INFORMATION SUPPLIED →
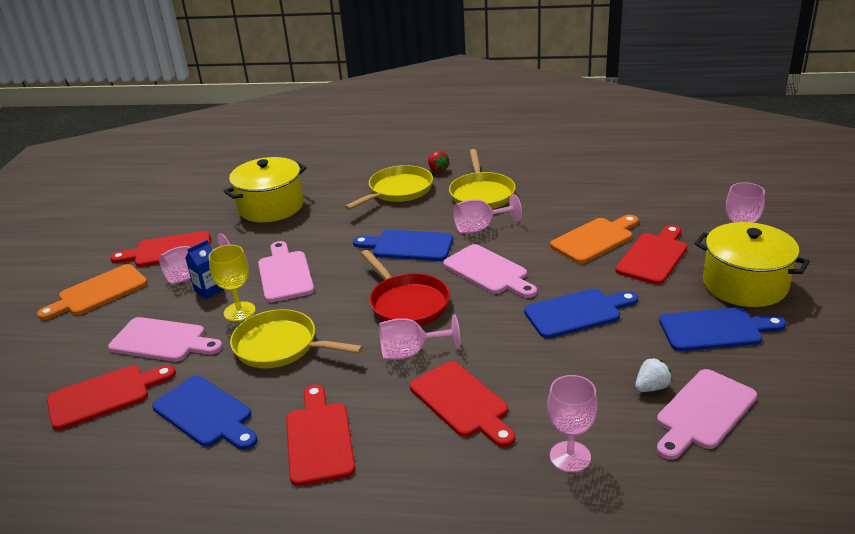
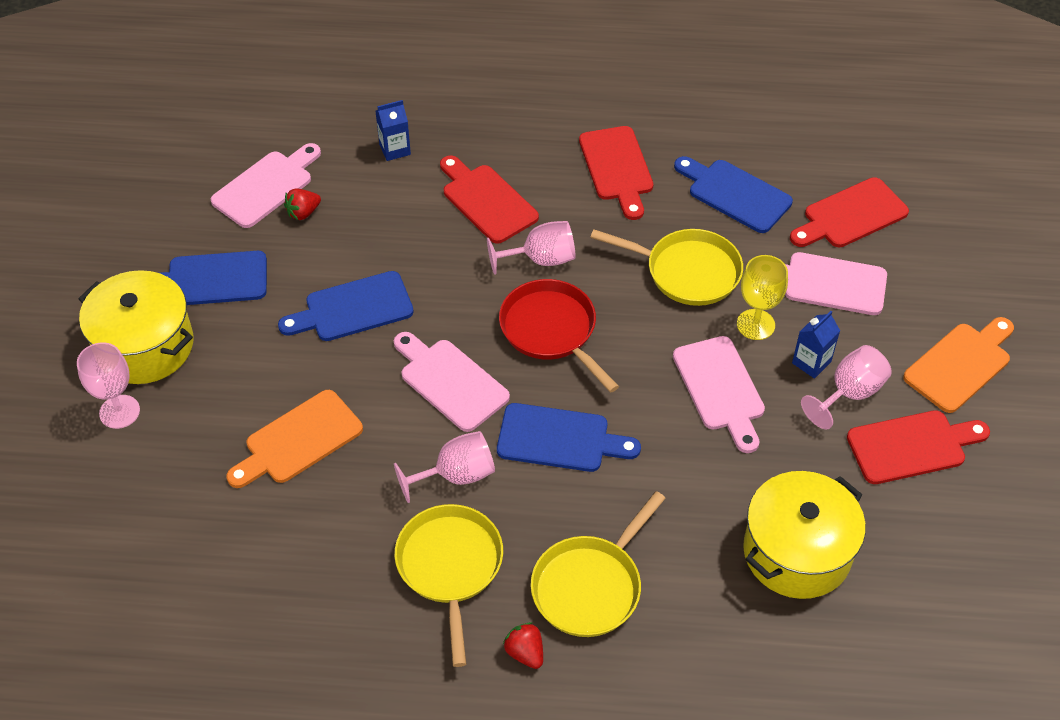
camera: 175 degrees right, 20 degrees up
(570, 456) = (395, 149): pink goblet -> blue carton
(651, 387) = (303, 213): white strawberry -> red strawberry
(653, 256) = (233, 401): red cutting board -> none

WHAT NEEDS TO BE DONE → Repeat the listing above exactly, omitting the pictures it contains.

REPLY →
camera: 175 degrees right, 20 degrees up
(570, 456) = (395, 149): pink goblet -> blue carton
(651, 387) = (303, 213): white strawberry -> red strawberry
(653, 256) = (233, 401): red cutting board -> none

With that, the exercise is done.